## Problem description
Copy each line below exactly and leave the pictures out.

## Source material
--- START ---
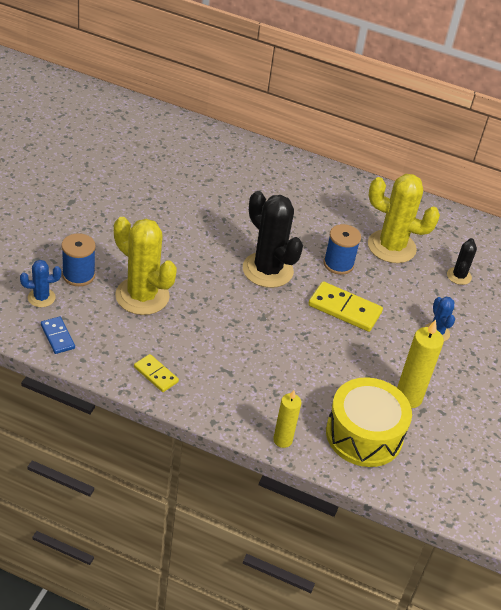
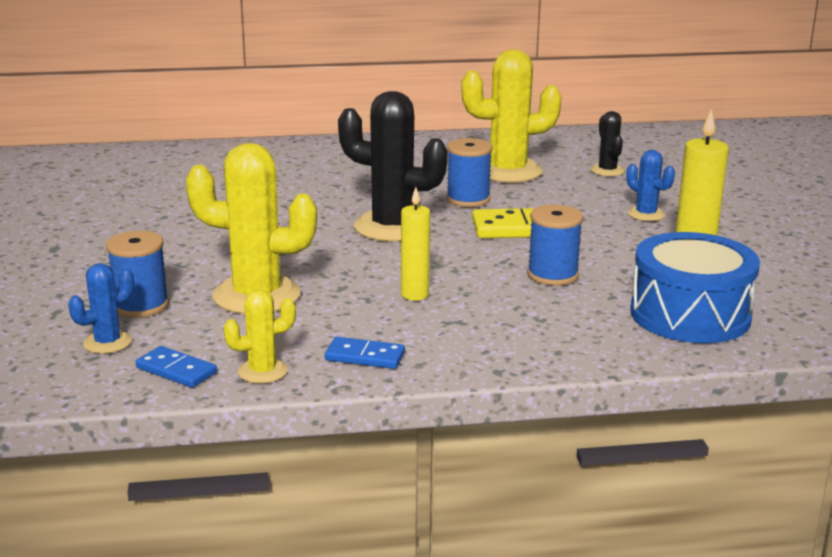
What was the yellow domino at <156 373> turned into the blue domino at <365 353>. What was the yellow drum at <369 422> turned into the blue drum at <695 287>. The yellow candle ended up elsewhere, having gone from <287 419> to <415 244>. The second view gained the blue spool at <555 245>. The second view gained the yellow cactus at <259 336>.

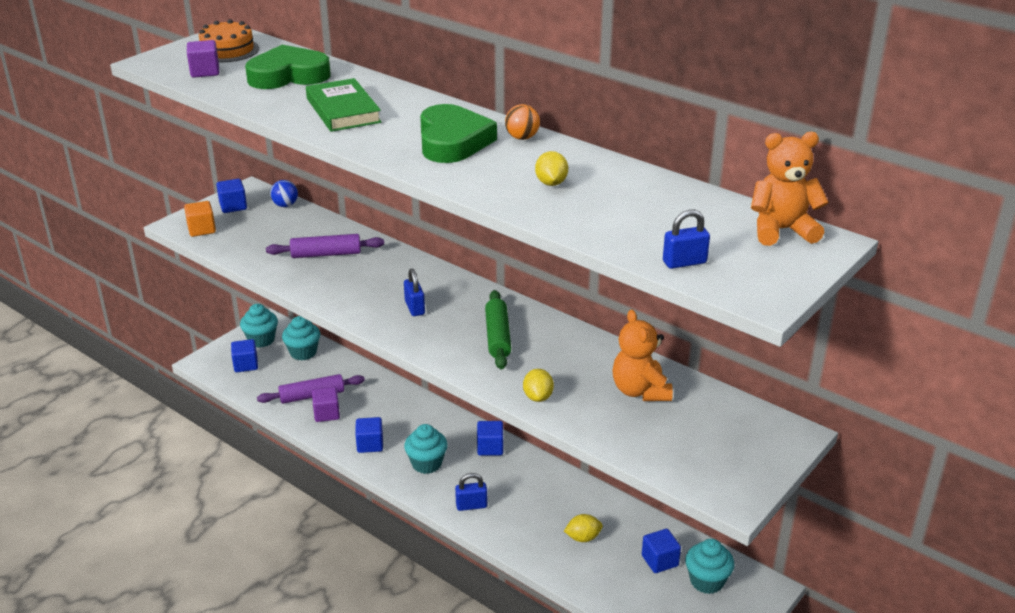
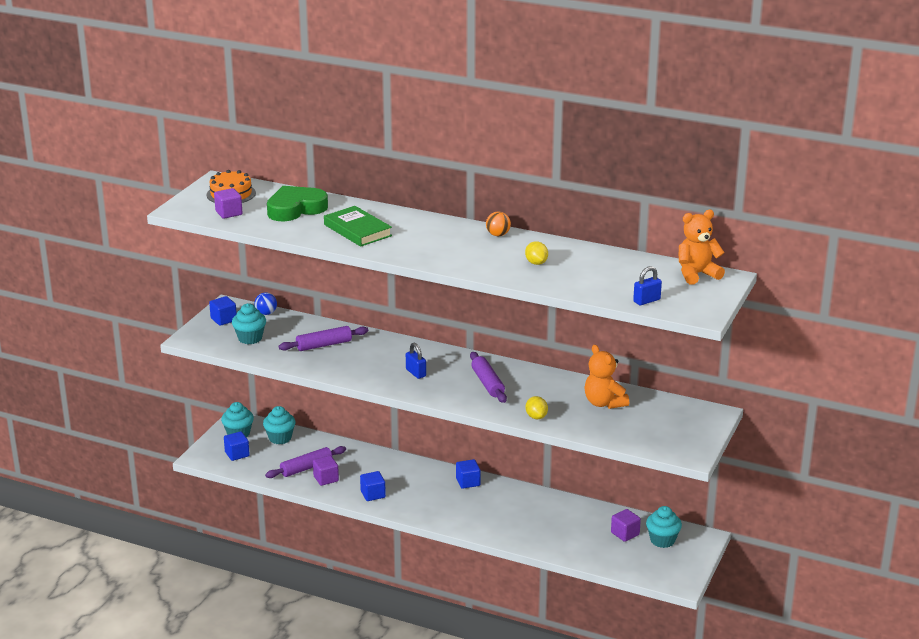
The second view lost the green heart at <458 133>. The second view lost the orange cube at <200 219>. What was the green rolling pin at <498 329> turned into the purple rolling pin at <488 377>. The turquoise cupcake ended up elsewhere, having gone from <426 449> to <249 323>. The second view lost the blue padlock at <471 492>. The second view lost the yellow lemon at <583 528>. What was the blue cube at <661 551> turned into the purple cube at <626 525>.

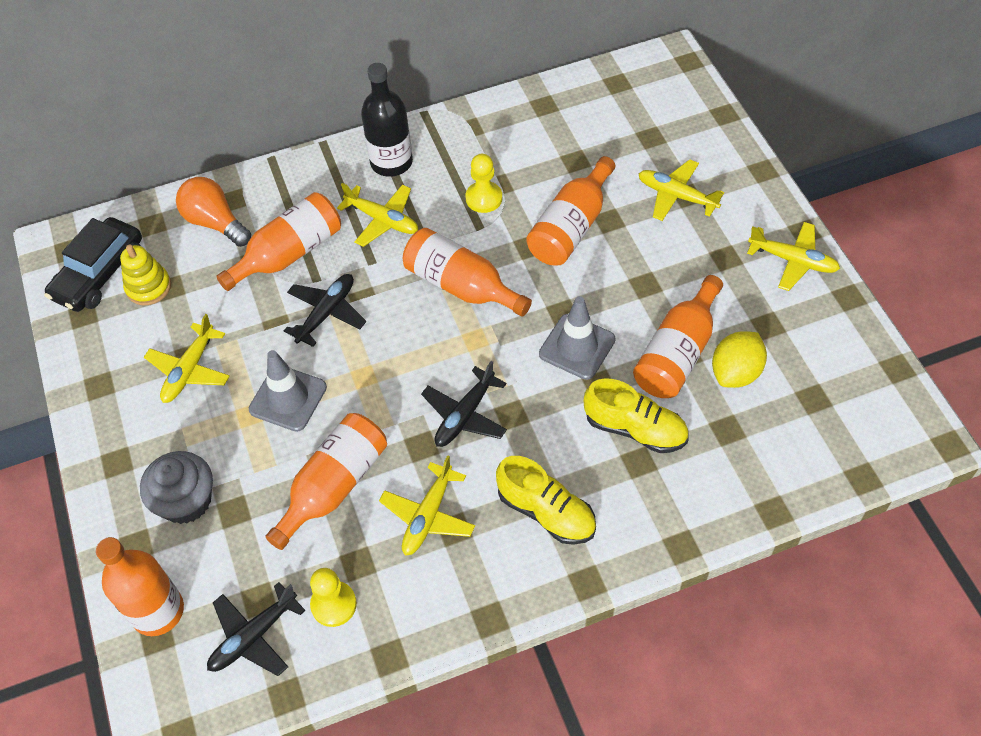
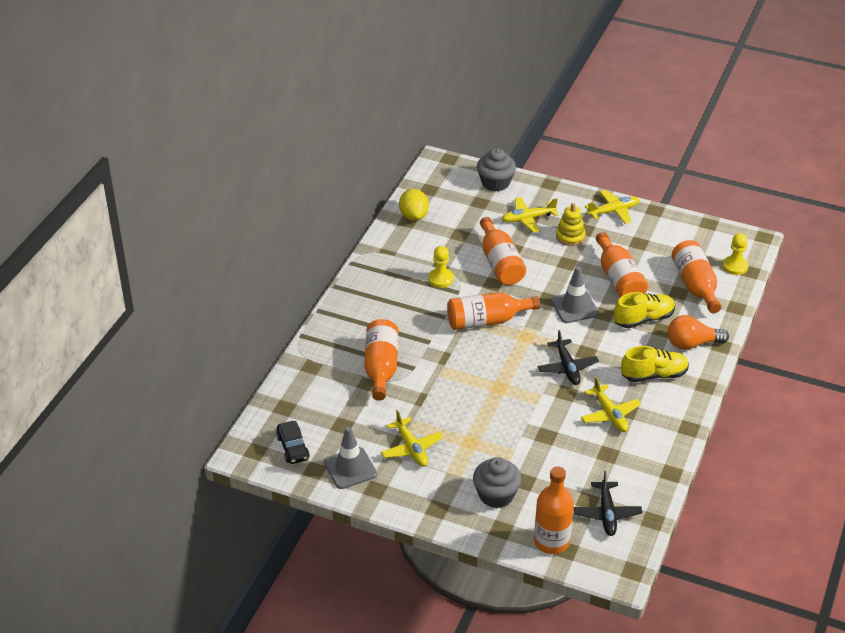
The second view lost the black bottle at <387 120>. The orange light bulb ended up elsewhere, having gone from <213 212> to <698 332>. The second view lost the yellow plane at <377 215>. The size of the black car at <93 264> changed by a factor of 0.65. The yellow stacking toy ended up elsewhere, having gone from <145 274> to <571 224>. The second view lost the black plane at <325 310>. The yellow lemon ended up elsewhere, having gone from <739 359> to <414 205>. The grey traffic cone ended up elsewhere, having gone from <288 391> to <350 458>. The orange bottle ended up elsewhere, having gone from <326 481> to <696 276>. The yellow pawn ended up elsewhere, having gone from <333 597> to <735 254>. The second view gained the grey cupcake at <496 170>.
--- END ---
## Output
What was the yellow domino at <156 373> turned into the blue domino at <365 353>. What was the yellow drum at <369 422> turned into the blue drum at <695 287>. The yellow candle ended up elsewhere, having gone from <287 419> to <415 244>. The second view gained the blue spool at <555 245>. The second view gained the yellow cactus at <259 336>.

The second view lost the green heart at <458 133>. The second view lost the orange cube at <200 219>. What was the green rolling pin at <498 329> turned into the purple rolling pin at <488 377>. The turquoise cupcake ended up elsewhere, having gone from <426 449> to <249 323>. The second view lost the blue padlock at <471 492>. The second view lost the yellow lemon at <583 528>. What was the blue cube at <661 551> turned into the purple cube at <626 525>.

The second view lost the black bottle at <387 120>. The orange light bulb ended up elsewhere, having gone from <213 212> to <698 332>. The second view lost the yellow plane at <377 215>. The size of the black car at <93 264> changed by a factor of 0.65. The yellow stacking toy ended up elsewhere, having gone from <145 274> to <571 224>. The second view lost the black plane at <325 310>. The yellow lemon ended up elsewhere, having gone from <739 359> to <414 205>. The grey traffic cone ended up elsewhere, having gone from <288 391> to <350 458>. The orange bottle ended up elsewhere, having gone from <326 481> to <696 276>. The yellow pawn ended up elsewhere, having gone from <333 597> to <735 254>. The second view gained the grey cupcake at <496 170>.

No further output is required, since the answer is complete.